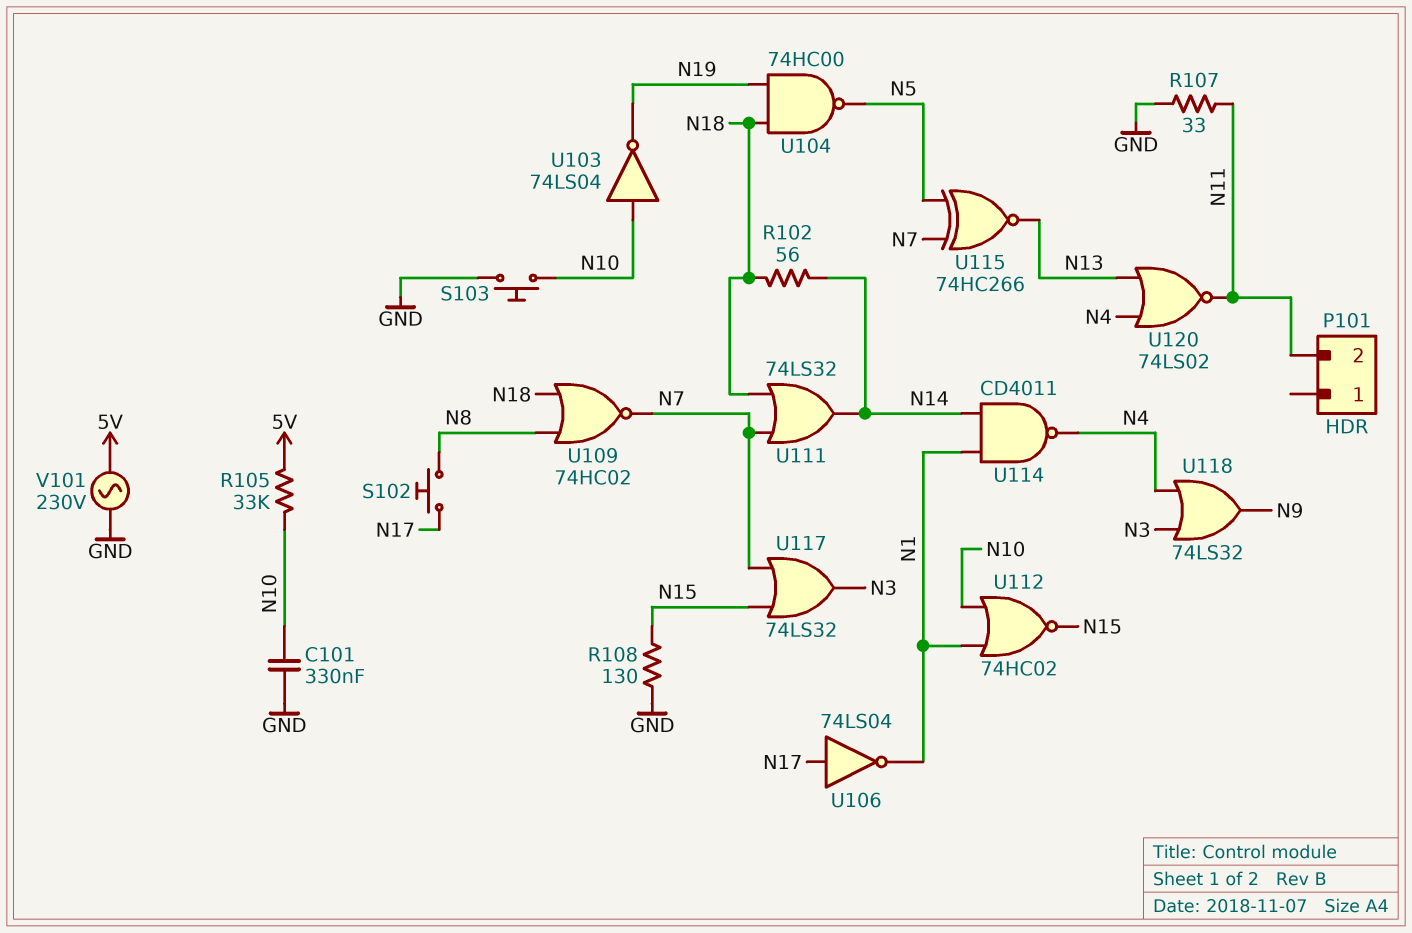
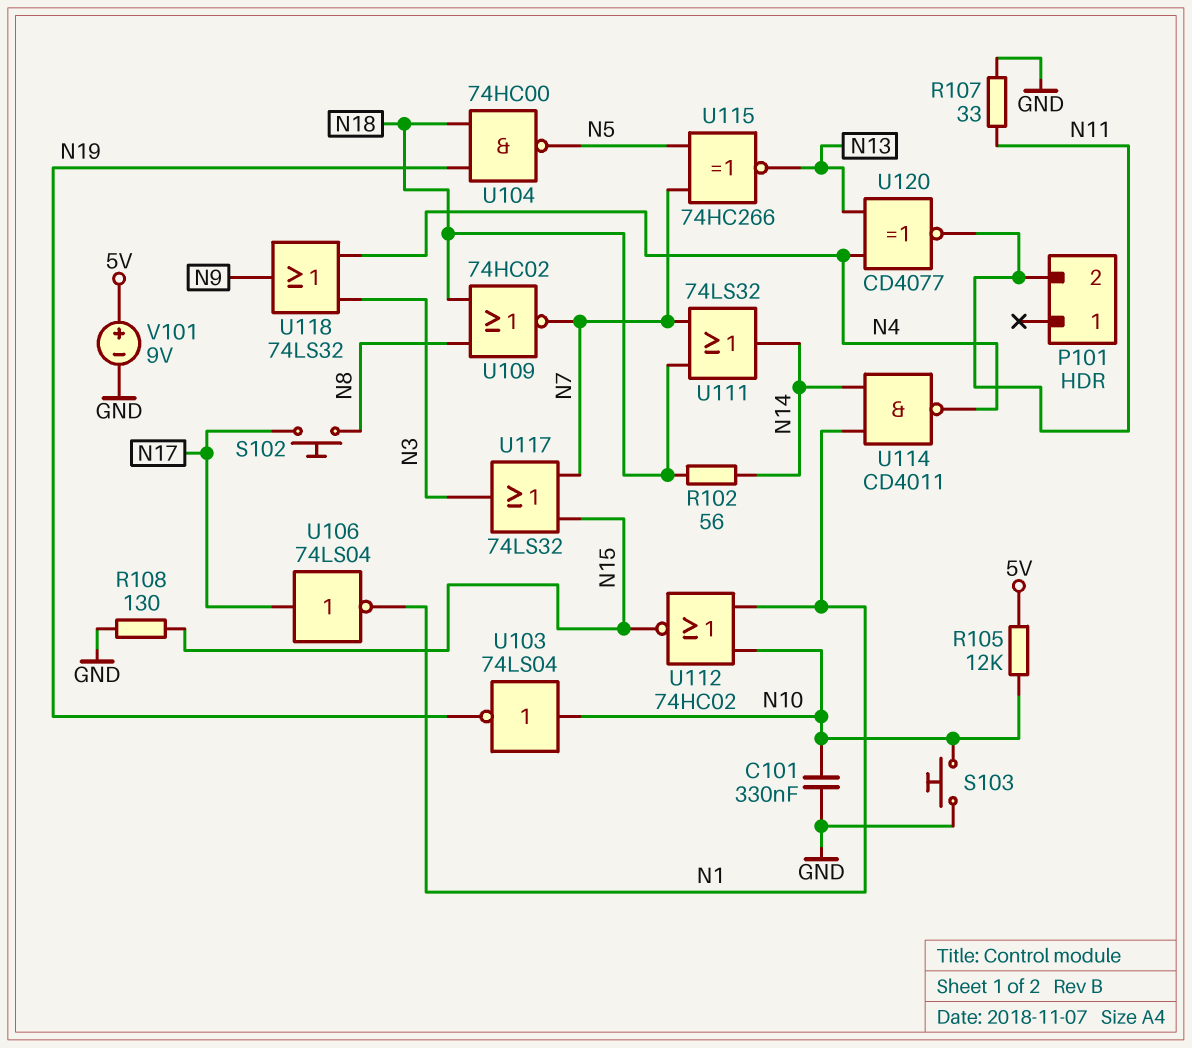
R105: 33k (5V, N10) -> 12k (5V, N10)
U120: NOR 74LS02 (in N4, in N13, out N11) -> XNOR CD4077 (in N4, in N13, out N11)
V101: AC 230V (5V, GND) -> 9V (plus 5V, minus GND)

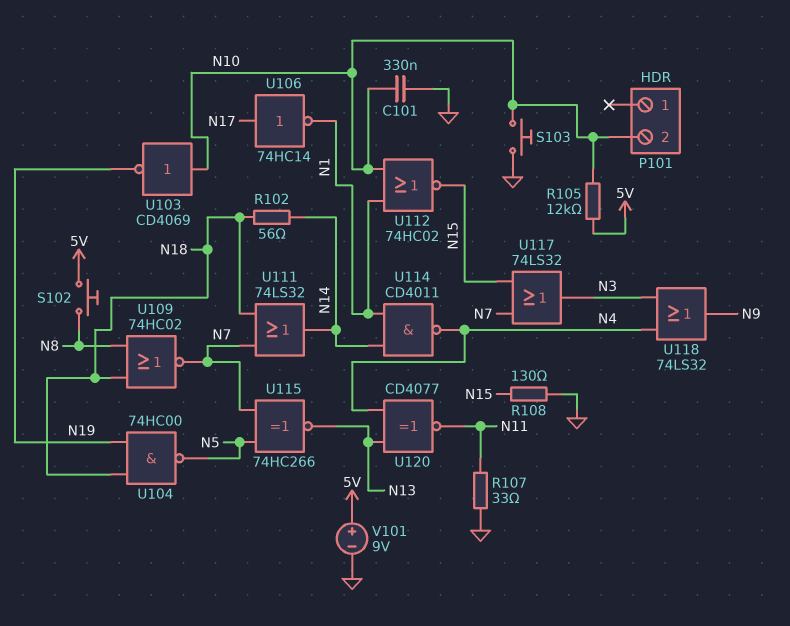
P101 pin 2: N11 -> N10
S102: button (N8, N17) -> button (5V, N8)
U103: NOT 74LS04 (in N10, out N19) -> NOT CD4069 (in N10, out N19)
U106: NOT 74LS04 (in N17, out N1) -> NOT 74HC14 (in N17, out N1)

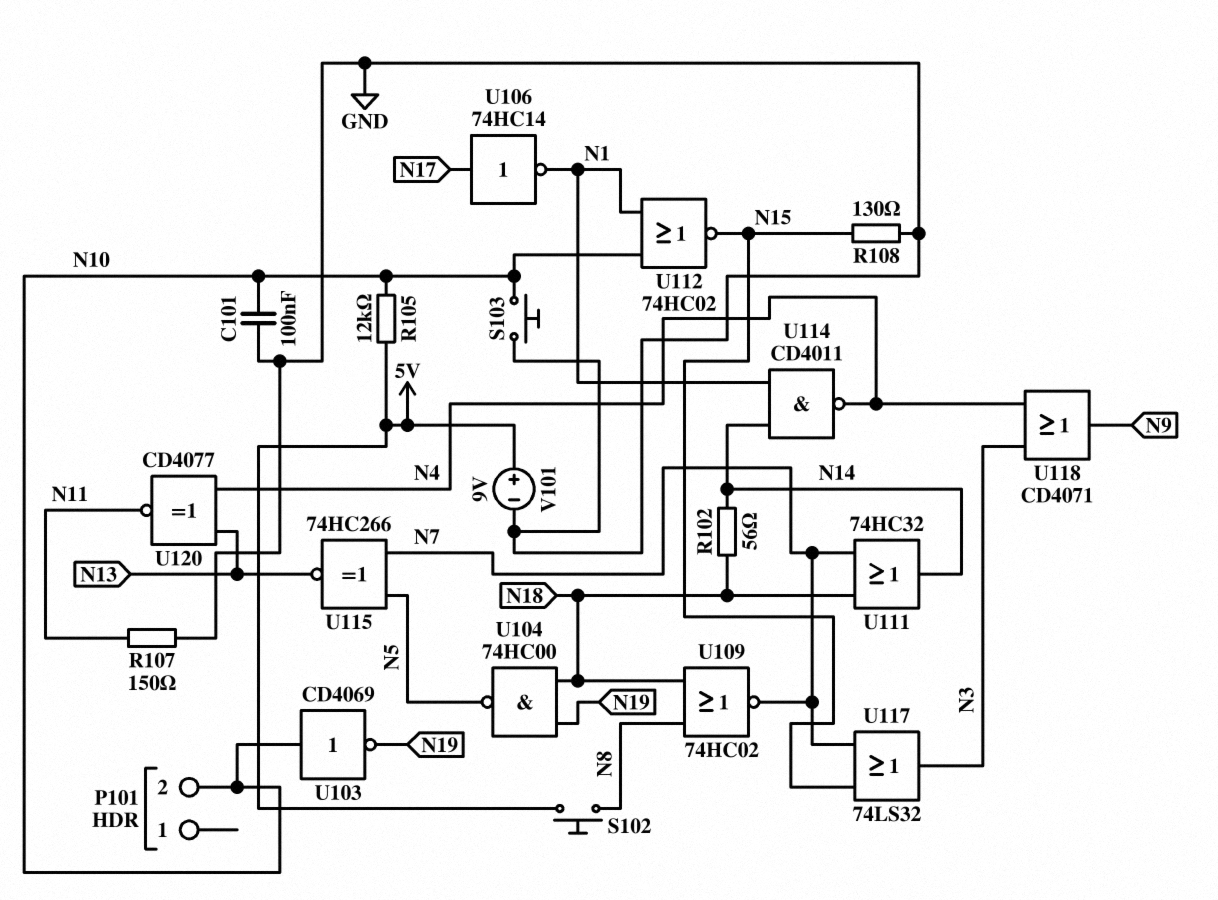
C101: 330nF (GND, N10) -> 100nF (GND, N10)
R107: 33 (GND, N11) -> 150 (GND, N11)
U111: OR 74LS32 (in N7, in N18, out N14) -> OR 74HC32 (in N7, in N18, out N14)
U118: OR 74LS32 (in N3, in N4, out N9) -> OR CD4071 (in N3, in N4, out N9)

* * *

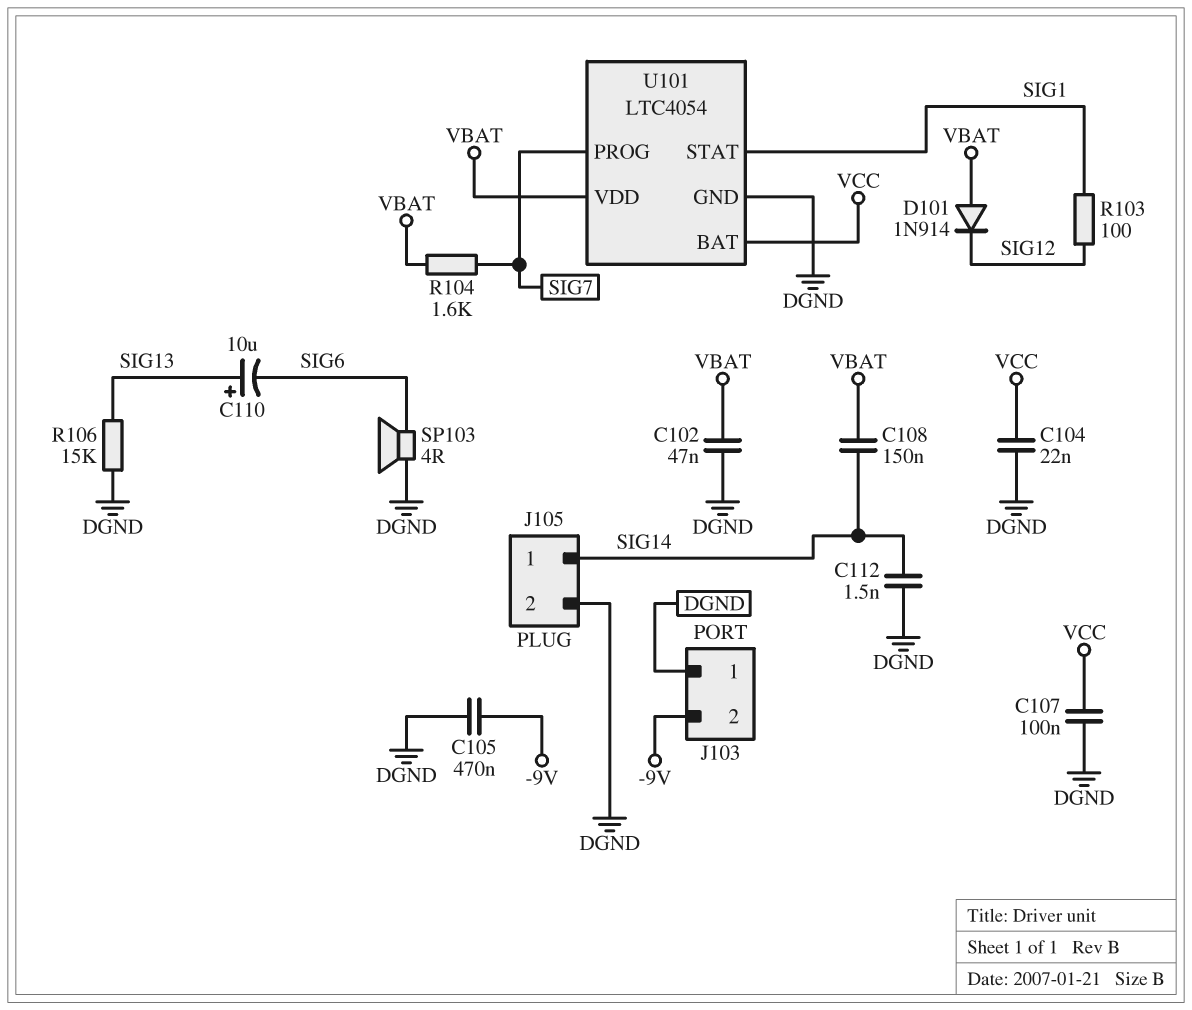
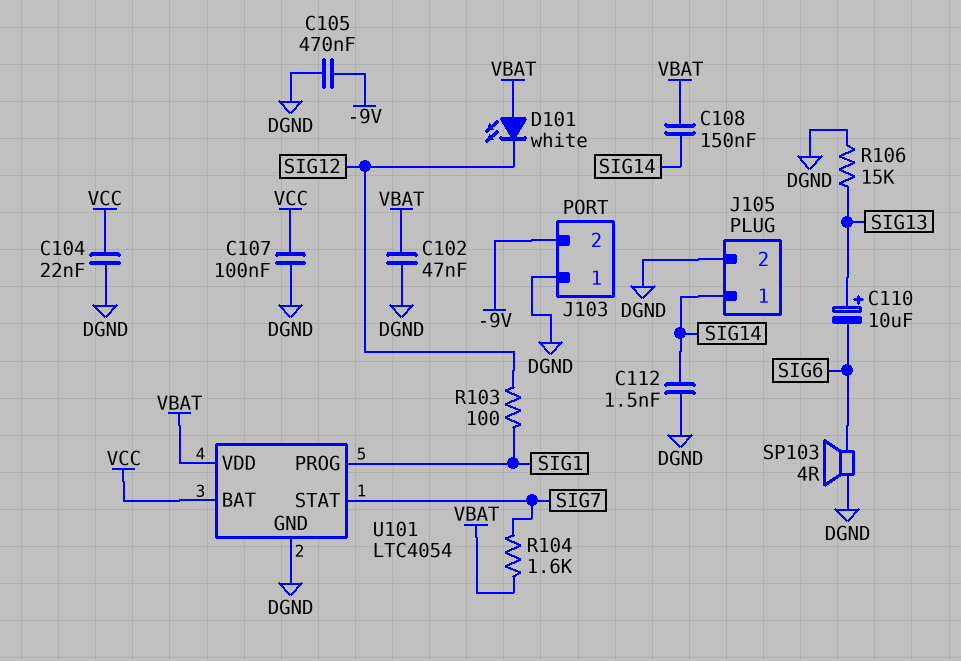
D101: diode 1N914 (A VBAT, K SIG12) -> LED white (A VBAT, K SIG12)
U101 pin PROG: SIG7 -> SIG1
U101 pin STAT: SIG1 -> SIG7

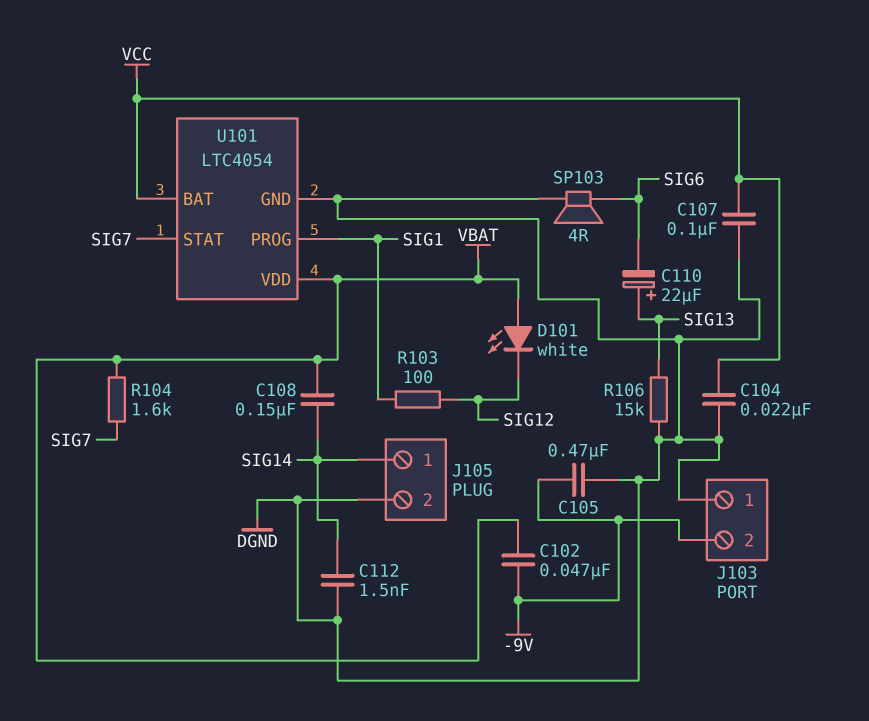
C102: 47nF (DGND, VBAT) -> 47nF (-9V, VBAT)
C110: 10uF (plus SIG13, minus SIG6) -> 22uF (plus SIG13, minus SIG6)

...

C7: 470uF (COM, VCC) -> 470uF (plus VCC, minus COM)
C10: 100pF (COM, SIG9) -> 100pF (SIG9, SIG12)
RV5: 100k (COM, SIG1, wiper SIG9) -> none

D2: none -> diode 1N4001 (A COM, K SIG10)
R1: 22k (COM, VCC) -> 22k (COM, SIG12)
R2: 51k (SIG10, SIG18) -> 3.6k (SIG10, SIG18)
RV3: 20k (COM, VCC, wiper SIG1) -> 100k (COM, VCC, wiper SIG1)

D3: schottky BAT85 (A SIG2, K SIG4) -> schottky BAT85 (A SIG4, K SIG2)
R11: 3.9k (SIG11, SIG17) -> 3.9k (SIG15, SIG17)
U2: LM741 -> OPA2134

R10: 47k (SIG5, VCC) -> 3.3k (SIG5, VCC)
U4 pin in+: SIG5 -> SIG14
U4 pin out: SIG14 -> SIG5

What you need to do
Go through the material and copy out every line with "wiper" in it.

Reply
RV5: 100k (COM, SIG1, wiper SIG9) -> none
RV3: 20k (COM, VCC, wiper SIG1) -> 100k (COM, VCC, wiper SIG1)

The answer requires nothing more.